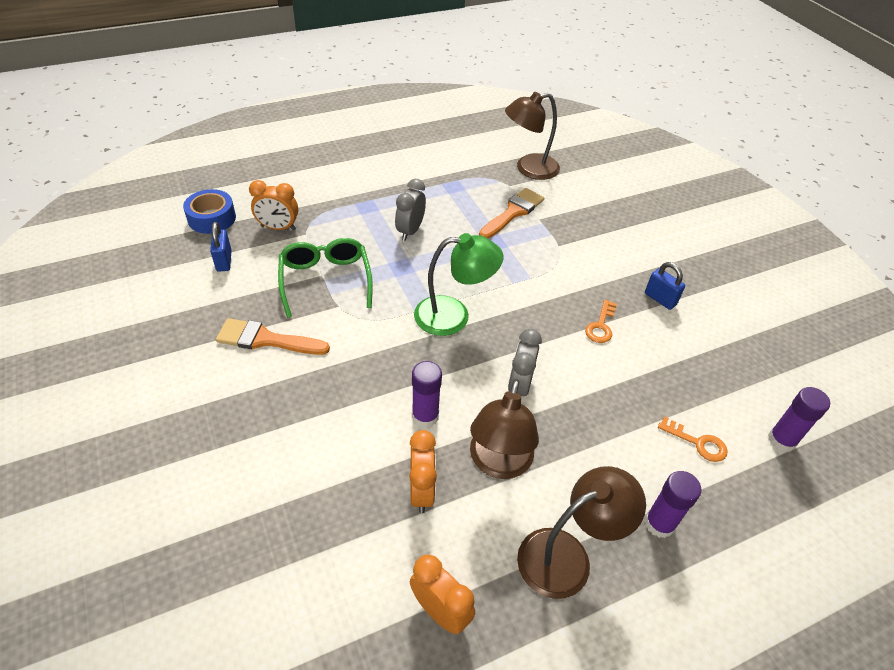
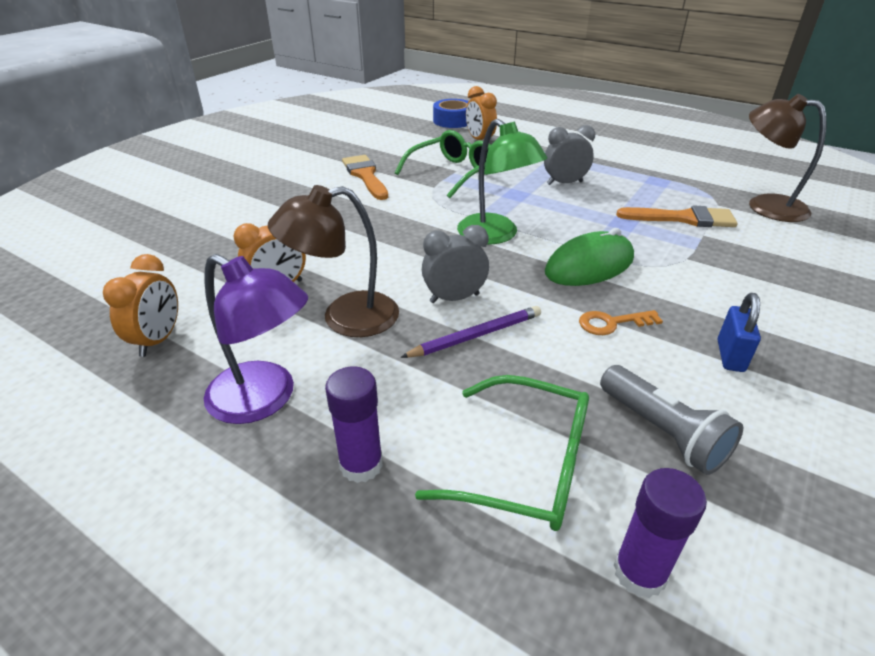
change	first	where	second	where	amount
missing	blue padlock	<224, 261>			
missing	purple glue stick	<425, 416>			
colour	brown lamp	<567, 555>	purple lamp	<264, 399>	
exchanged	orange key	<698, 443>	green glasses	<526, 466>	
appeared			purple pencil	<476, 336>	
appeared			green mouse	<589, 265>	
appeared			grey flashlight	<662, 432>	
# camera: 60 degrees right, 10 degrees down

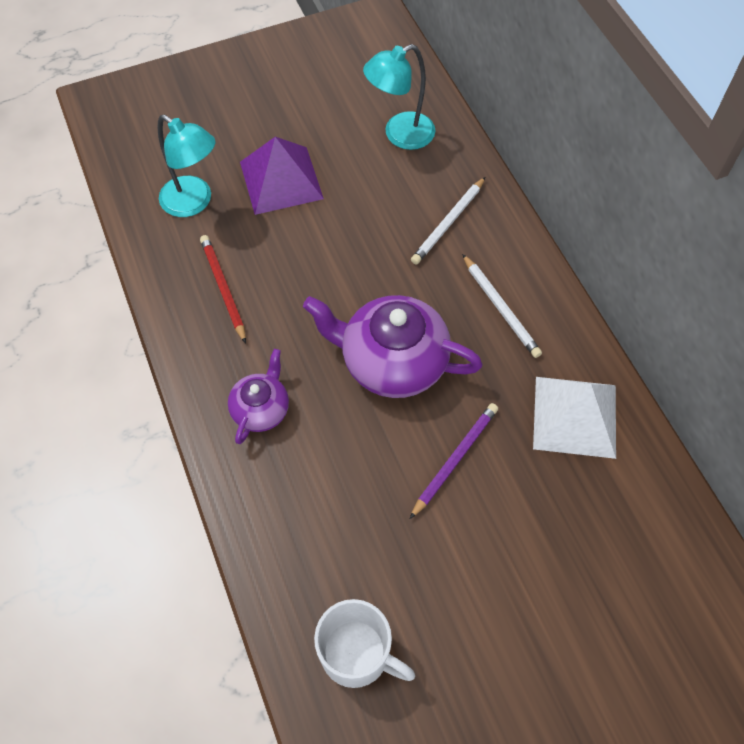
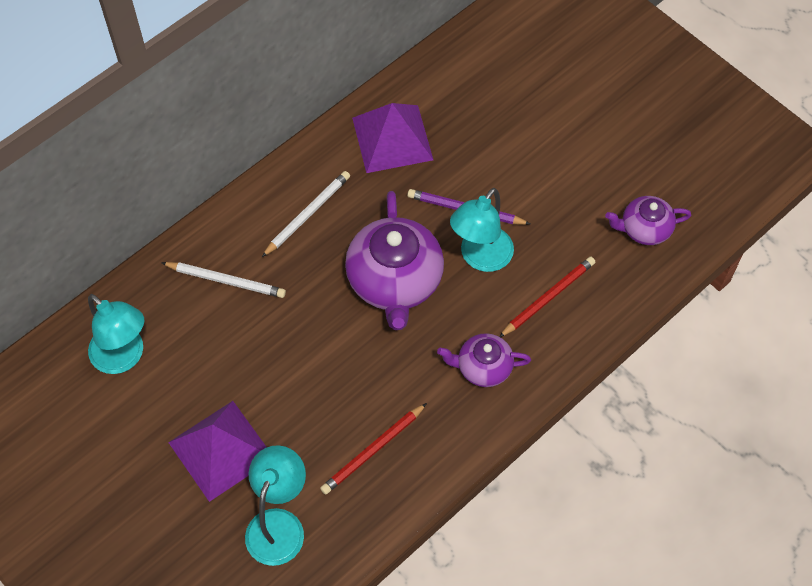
change	first	where	second	where	amount
exchanged	white mug	<357, 654>	purple teapot	<644, 229>	
colour	white pyramid	<575, 416>	purple pyramid	<392, 138>	
appeared			turquoise lamp	<480, 258>	
appeared			red pencil	<548, 298>	
# camera: 110 degrees left, 0 degrees up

AIM OF THE EXERCISE: A line belongs in the answer if it contains the word "colour"; please copy each such line from the material.

SOLVED PROBLEM:
colour	brown lamp	<567, 555>	purple lamp	<264, 399>	
colour	white pyramid	<575, 416>	purple pyramid	<392, 138>	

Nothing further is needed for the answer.